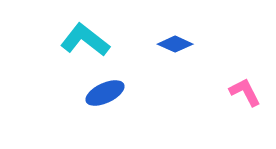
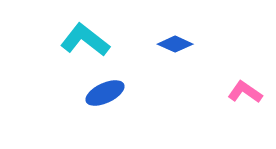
pink L-shape: rotated 28 degrees counterclockwise
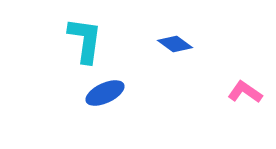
cyan L-shape: rotated 60 degrees clockwise
blue diamond: rotated 12 degrees clockwise
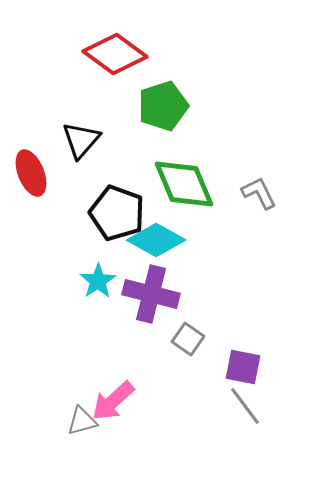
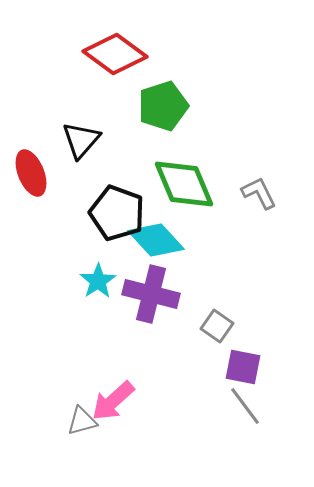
cyan diamond: rotated 18 degrees clockwise
gray square: moved 29 px right, 13 px up
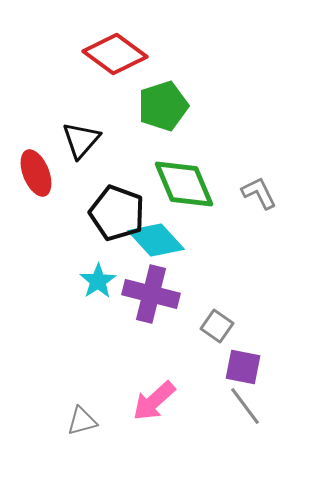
red ellipse: moved 5 px right
pink arrow: moved 41 px right
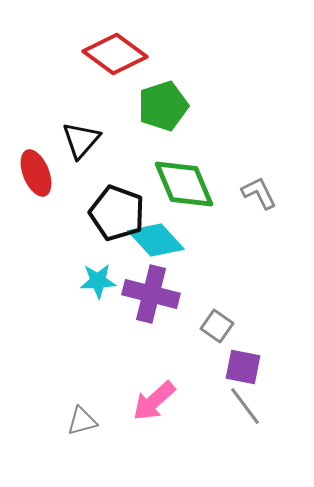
cyan star: rotated 30 degrees clockwise
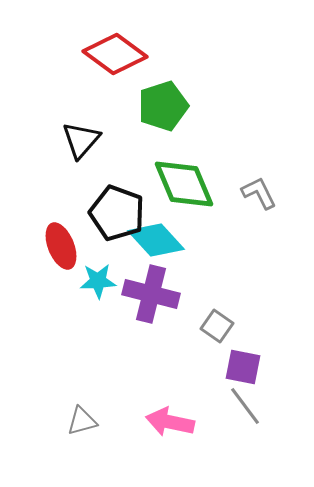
red ellipse: moved 25 px right, 73 px down
pink arrow: moved 16 px right, 21 px down; rotated 54 degrees clockwise
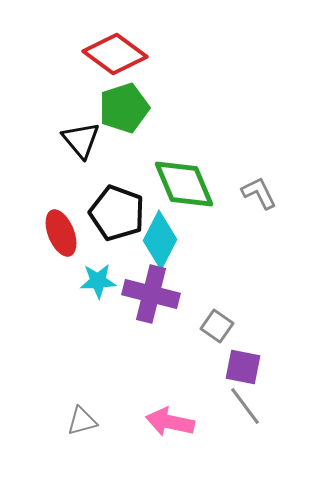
green pentagon: moved 39 px left, 2 px down
black triangle: rotated 21 degrees counterclockwise
cyan diamond: moved 4 px right; rotated 70 degrees clockwise
red ellipse: moved 13 px up
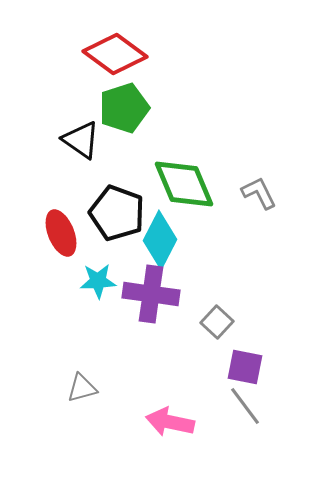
black triangle: rotated 15 degrees counterclockwise
purple cross: rotated 6 degrees counterclockwise
gray square: moved 4 px up; rotated 8 degrees clockwise
purple square: moved 2 px right
gray triangle: moved 33 px up
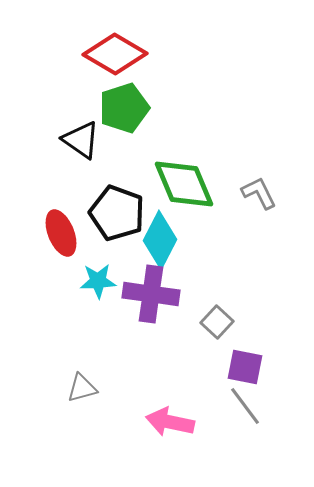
red diamond: rotated 6 degrees counterclockwise
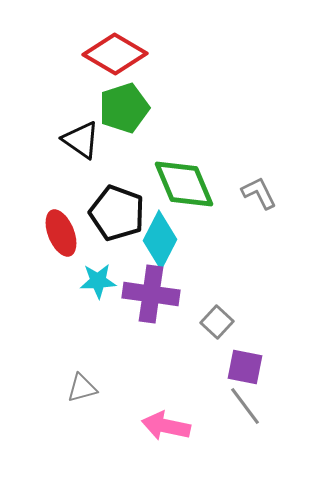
pink arrow: moved 4 px left, 4 px down
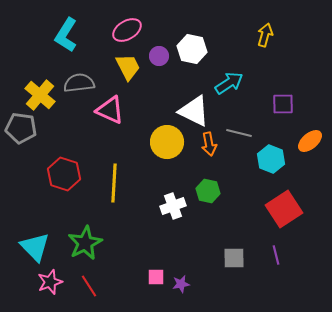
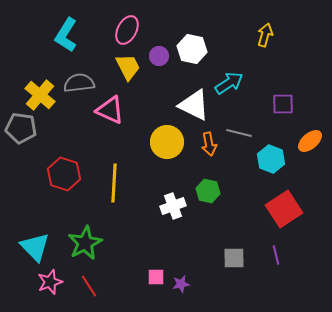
pink ellipse: rotated 32 degrees counterclockwise
white triangle: moved 6 px up
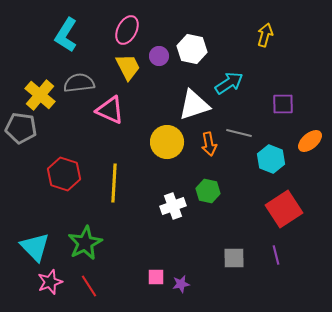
white triangle: rotated 44 degrees counterclockwise
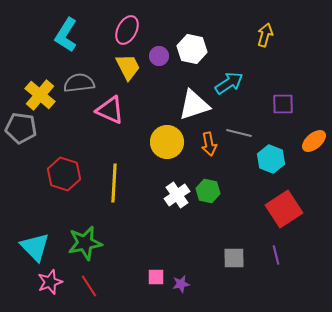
orange ellipse: moved 4 px right
white cross: moved 4 px right, 11 px up; rotated 15 degrees counterclockwise
green star: rotated 16 degrees clockwise
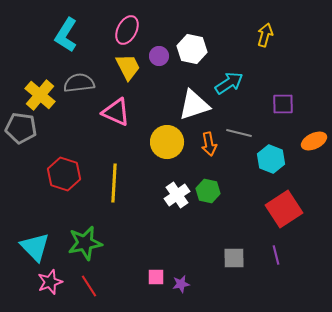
pink triangle: moved 6 px right, 2 px down
orange ellipse: rotated 15 degrees clockwise
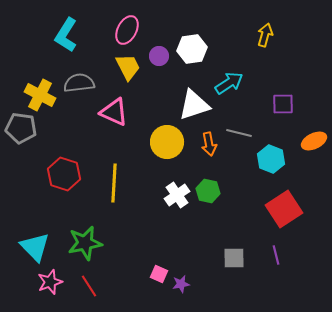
white hexagon: rotated 20 degrees counterclockwise
yellow cross: rotated 12 degrees counterclockwise
pink triangle: moved 2 px left
pink square: moved 3 px right, 3 px up; rotated 24 degrees clockwise
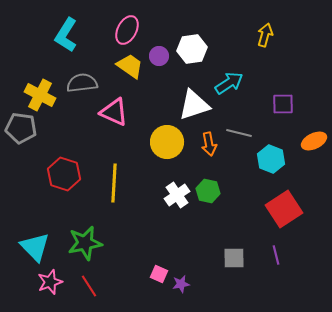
yellow trapezoid: moved 2 px right, 1 px up; rotated 28 degrees counterclockwise
gray semicircle: moved 3 px right
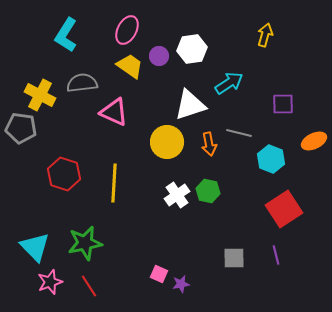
white triangle: moved 4 px left
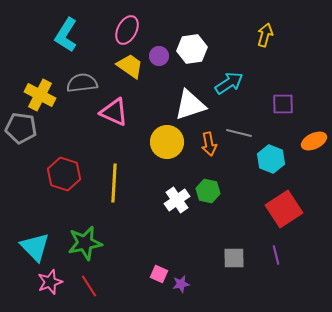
white cross: moved 5 px down
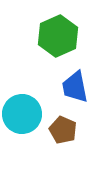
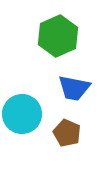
blue trapezoid: moved 1 px left, 1 px down; rotated 68 degrees counterclockwise
brown pentagon: moved 4 px right, 3 px down
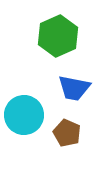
cyan circle: moved 2 px right, 1 px down
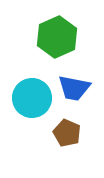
green hexagon: moved 1 px left, 1 px down
cyan circle: moved 8 px right, 17 px up
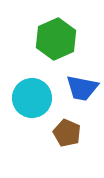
green hexagon: moved 1 px left, 2 px down
blue trapezoid: moved 8 px right
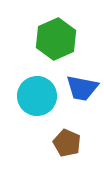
cyan circle: moved 5 px right, 2 px up
brown pentagon: moved 10 px down
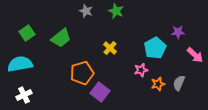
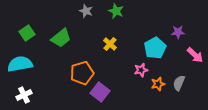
yellow cross: moved 4 px up
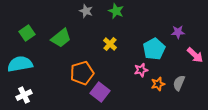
cyan pentagon: moved 1 px left, 1 px down
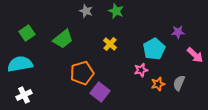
green trapezoid: moved 2 px right, 1 px down
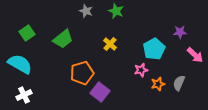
purple star: moved 2 px right
cyan semicircle: rotated 40 degrees clockwise
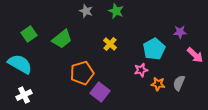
green square: moved 2 px right, 1 px down
green trapezoid: moved 1 px left
orange star: rotated 24 degrees clockwise
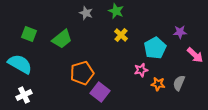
gray star: moved 2 px down
green square: rotated 35 degrees counterclockwise
yellow cross: moved 11 px right, 9 px up
cyan pentagon: moved 1 px right, 1 px up
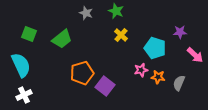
cyan pentagon: rotated 25 degrees counterclockwise
cyan semicircle: moved 1 px right, 1 px down; rotated 35 degrees clockwise
orange star: moved 7 px up
purple square: moved 5 px right, 6 px up
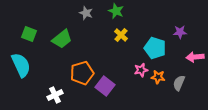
pink arrow: moved 2 px down; rotated 132 degrees clockwise
white cross: moved 31 px right
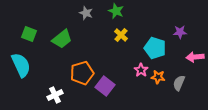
pink star: rotated 24 degrees counterclockwise
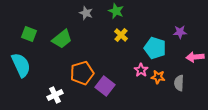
gray semicircle: rotated 21 degrees counterclockwise
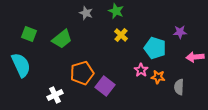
gray semicircle: moved 4 px down
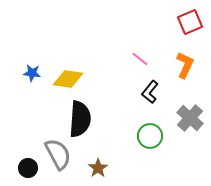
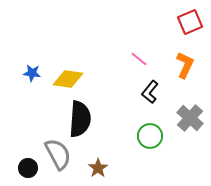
pink line: moved 1 px left
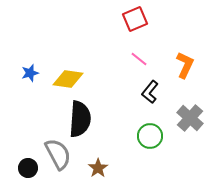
red square: moved 55 px left, 3 px up
blue star: moved 2 px left; rotated 24 degrees counterclockwise
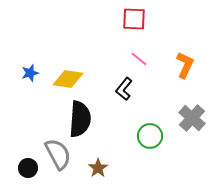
red square: moved 1 px left; rotated 25 degrees clockwise
black L-shape: moved 26 px left, 3 px up
gray cross: moved 2 px right
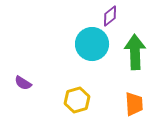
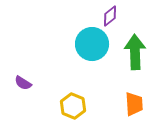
yellow hexagon: moved 4 px left, 6 px down; rotated 20 degrees counterclockwise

_ _ _

■ Exercise ■
Extract every line from the rows above, keeping each one word for word, and leave out the pictures.

■ Task answer ■
pink L-shape: rotated 28 degrees counterclockwise
cyan L-shape: rotated 60 degrees clockwise
blue diamond: rotated 12 degrees clockwise
cyan diamond: rotated 18 degrees clockwise
gray square: moved 29 px right, 13 px up
red ellipse: moved 5 px right
pink arrow: moved 41 px right
cyan star: rotated 30 degrees clockwise
red ellipse: moved 25 px right, 73 px down
pink arrow: moved 16 px right, 21 px down; rotated 54 degrees clockwise
green pentagon: moved 39 px left, 2 px down
black triangle: rotated 21 degrees counterclockwise
cyan diamond: moved 4 px right; rotated 70 degrees clockwise
red ellipse: moved 13 px up
black triangle: rotated 15 degrees counterclockwise
purple cross: rotated 6 degrees counterclockwise
gray square: moved 4 px up; rotated 8 degrees clockwise
purple square: moved 2 px right
gray triangle: moved 33 px up
red diamond: rotated 6 degrees counterclockwise
pink arrow: moved 4 px left, 4 px down
pink ellipse: rotated 32 degrees counterclockwise
white triangle: moved 6 px up
white triangle: rotated 44 degrees counterclockwise
orange ellipse: moved 4 px right
white cross: moved 4 px right, 11 px up; rotated 15 degrees counterclockwise
green star: rotated 16 degrees clockwise
pink triangle: moved 6 px right, 2 px down
orange ellipse: rotated 15 degrees clockwise
white hexagon: rotated 20 degrees counterclockwise
yellow cross: rotated 12 degrees counterclockwise
pink triangle: moved 2 px left
pink square: moved 3 px right, 3 px up; rotated 24 degrees clockwise
yellow trapezoid: moved 2 px right, 1 px up; rotated 28 degrees counterclockwise
gray semicircle: moved 3 px right
white triangle: moved 4 px left
white cross: moved 5 px down
blue trapezoid: moved 1 px left, 1 px down; rotated 68 degrees counterclockwise
brown pentagon: moved 4 px right, 3 px down
cyan circle: moved 2 px right, 1 px down
green hexagon: moved 1 px left, 1 px down
cyan circle: moved 8 px right, 17 px up
green hexagon: moved 1 px left, 2 px down
blue trapezoid: moved 8 px right
cyan circle: moved 5 px right, 2 px up
brown pentagon: moved 10 px down
yellow cross: moved 4 px up
cyan pentagon: moved 1 px left, 1 px down
green trapezoid: moved 2 px right, 1 px down
purple star: moved 2 px right
cyan semicircle: rotated 40 degrees clockwise
green square: moved 2 px right, 1 px down
green trapezoid: moved 1 px left
orange star: rotated 24 degrees clockwise
gray star: moved 2 px down
green square: rotated 35 degrees counterclockwise
yellow cross: moved 11 px right, 9 px up
cyan pentagon: moved 1 px right, 1 px up
cyan pentagon: rotated 25 degrees counterclockwise
cyan semicircle: moved 1 px right, 1 px down; rotated 35 degrees clockwise
orange star: moved 7 px up
purple square: moved 5 px right, 6 px up
pink arrow: moved 2 px down; rotated 132 degrees clockwise
white cross: moved 31 px right
pink star: rotated 24 degrees counterclockwise
gray semicircle: rotated 21 degrees counterclockwise
gray semicircle: moved 4 px down
pink line: moved 1 px left
red square: moved 55 px left, 3 px up
blue star: moved 2 px left; rotated 24 degrees counterclockwise
red square: moved 1 px left; rotated 25 degrees clockwise
black L-shape: moved 26 px left, 3 px up
gray cross: moved 2 px right
yellow hexagon: moved 4 px left, 6 px down; rotated 20 degrees counterclockwise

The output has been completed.